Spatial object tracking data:
━━━━━━━━
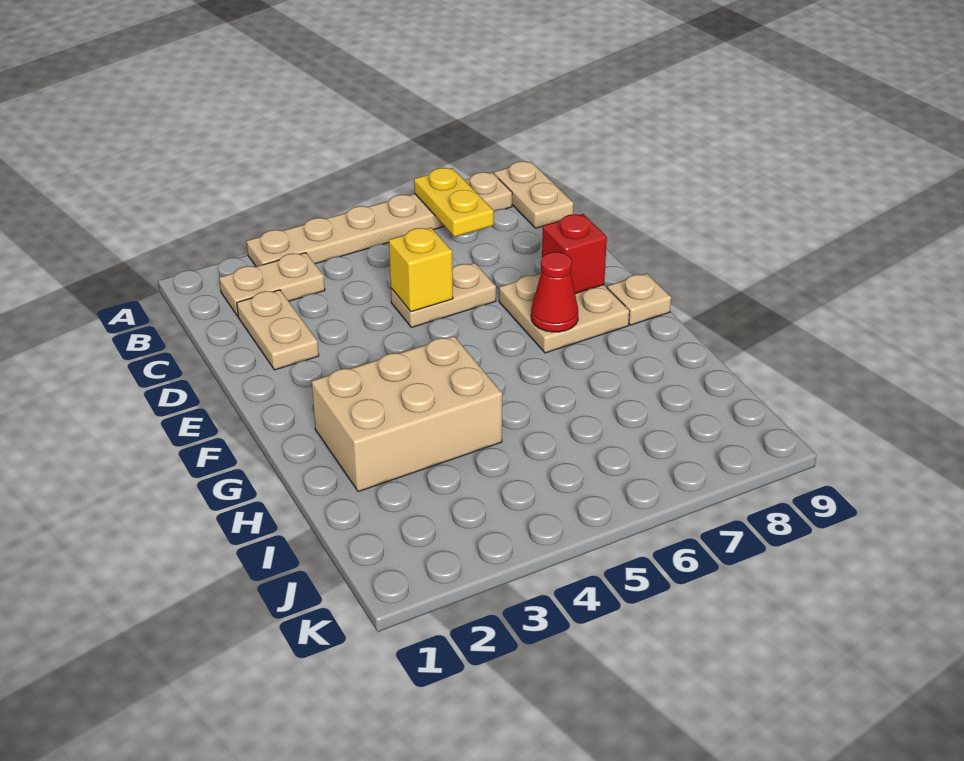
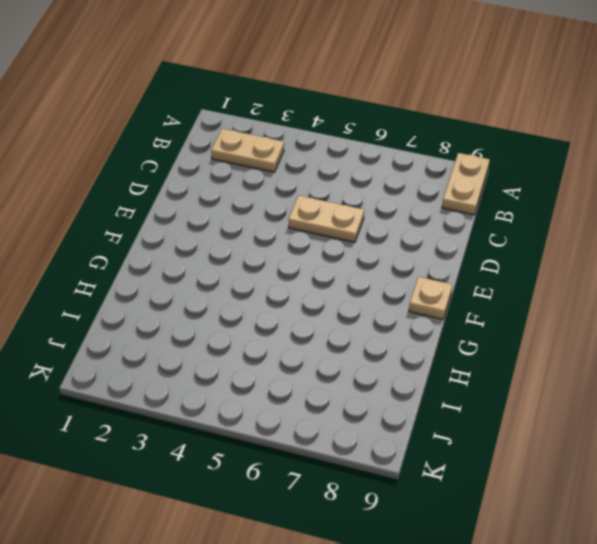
none -> tan plate A3:A8 level 1
none -> tan plate C2:D2 level 1
none -> tan plate E7:F8 level 1

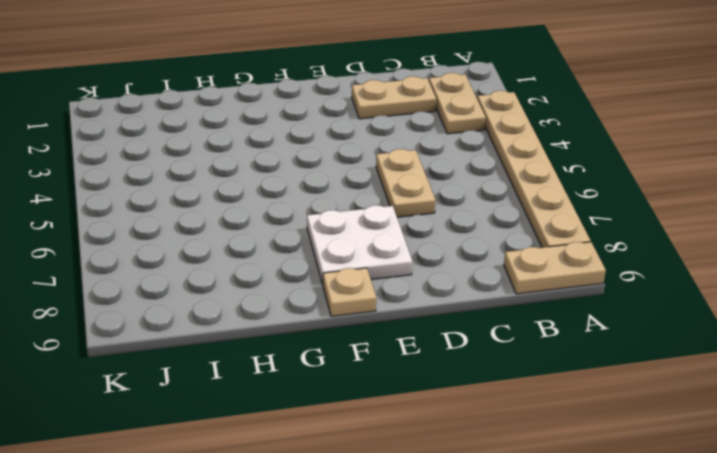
white plate E7:F8 level 1 -> tan plate E7:F8 level 1
none -> tan brick G2:H4 level 1
none -> yellow plate A7:B7 level 2
none -> yellow brick D5 level 2

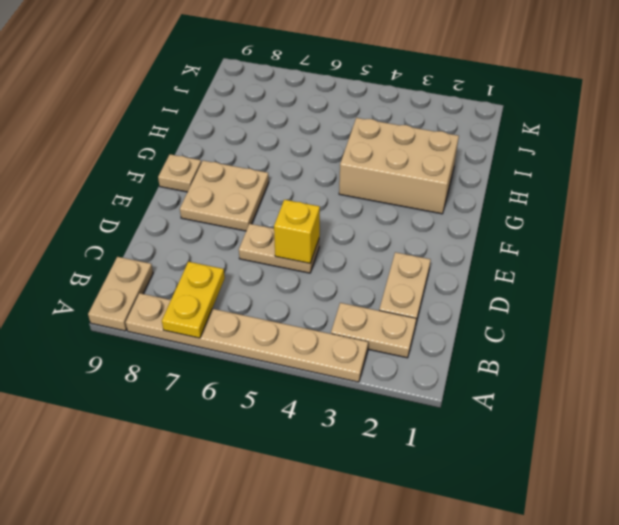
none -> red brick E8 level 2
none -> red cone F7 level 2

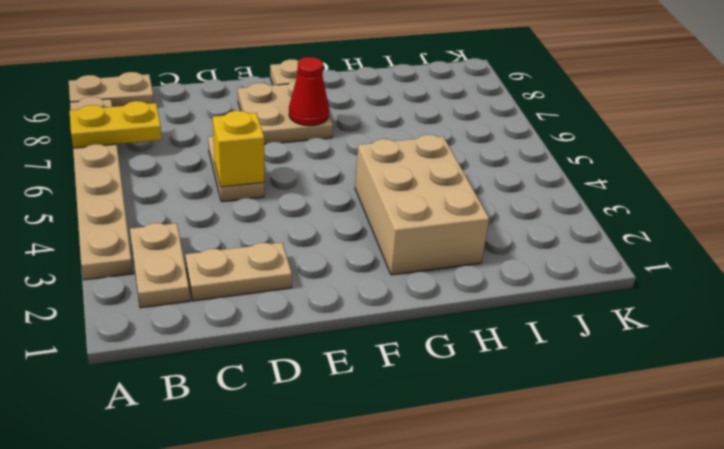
none -> red brick E8 level 2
━━━━━━━━
## [Activity]
Drop every image, please, and write out the data above exactly as shown.

## [Answer section]
none -> tan plate A3:A8 level 1
none -> tan plate C2:D2 level 1
none -> tan plate E7:F8 level 1

white plate E7:F8 level 1 -> tan plate E7:F8 level 1
none -> tan brick G2:H4 level 1
none -> yellow plate A7:B7 level 2
none -> yellow brick D5 level 2

none -> red brick E8 level 2
none -> red cone F7 level 2

none -> red brick E8 level 2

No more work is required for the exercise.